- TASK DESCRIPTION -
From the entries below, output the line with "camera: 95 degrees left, 10 degrees down" and each following line up to and including the line with "orange candle [216,50,249,127]", exactly as written.

Start of DATA SHOWN

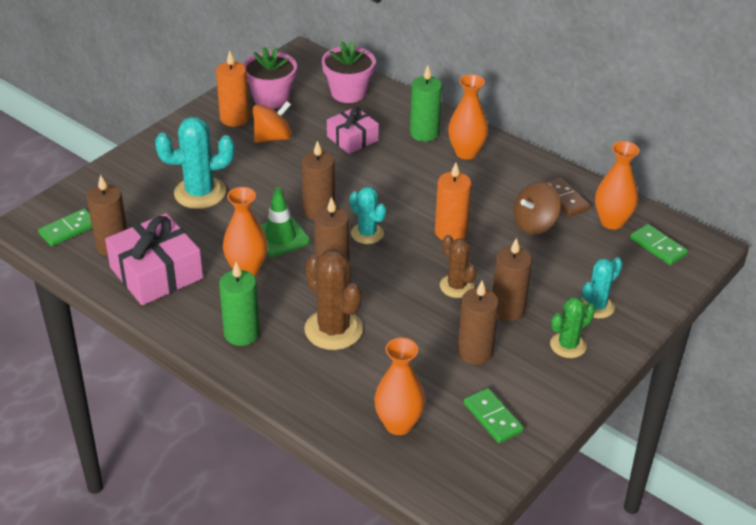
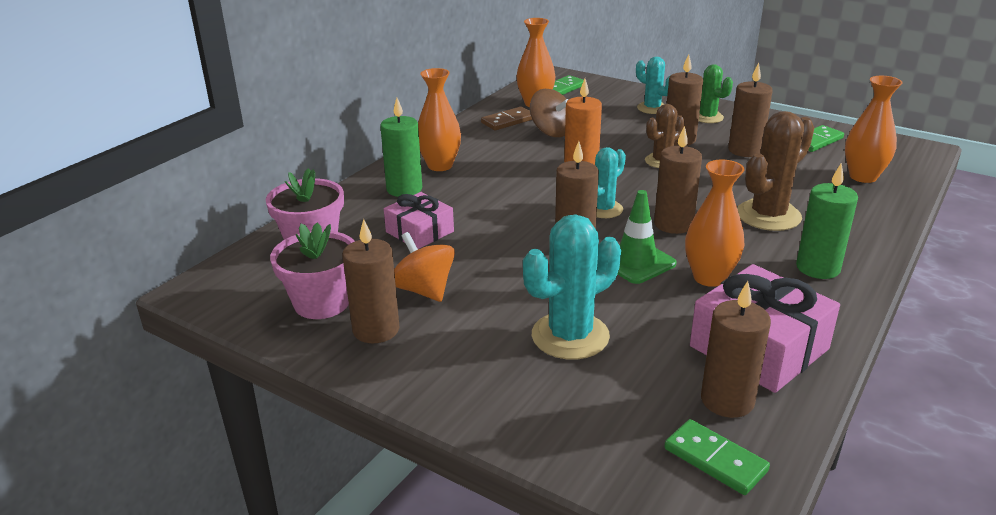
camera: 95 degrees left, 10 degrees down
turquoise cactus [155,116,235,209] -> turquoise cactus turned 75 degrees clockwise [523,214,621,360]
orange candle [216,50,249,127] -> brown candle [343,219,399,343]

End of DATA SHOWN
Start of DATA SHOWN

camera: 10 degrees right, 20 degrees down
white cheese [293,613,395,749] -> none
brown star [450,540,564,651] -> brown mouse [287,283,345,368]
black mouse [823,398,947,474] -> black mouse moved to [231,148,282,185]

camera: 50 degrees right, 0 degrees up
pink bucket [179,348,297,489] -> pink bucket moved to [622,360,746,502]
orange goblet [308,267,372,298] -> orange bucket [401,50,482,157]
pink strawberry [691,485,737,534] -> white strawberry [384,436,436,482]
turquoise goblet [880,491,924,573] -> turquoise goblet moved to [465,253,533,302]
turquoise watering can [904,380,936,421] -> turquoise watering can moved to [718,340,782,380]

End of DATA SHOWN
Start of DATA SHOWN

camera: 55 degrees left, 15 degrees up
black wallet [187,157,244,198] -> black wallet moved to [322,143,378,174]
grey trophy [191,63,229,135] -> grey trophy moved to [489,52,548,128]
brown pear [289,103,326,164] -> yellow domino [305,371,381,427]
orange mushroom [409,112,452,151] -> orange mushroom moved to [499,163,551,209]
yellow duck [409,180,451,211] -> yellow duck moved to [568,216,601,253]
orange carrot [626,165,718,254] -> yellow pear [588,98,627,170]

End of DATA SHOWN

- YOUR RESPONSE -
camera: 95 degrees left, 10 degrees down
turquoise cactus [155,116,235,209] -> turquoise cactus turned 75 degrees clockwise [523,214,621,360]
orange candle [216,50,249,127] -> brown candle [343,219,399,343]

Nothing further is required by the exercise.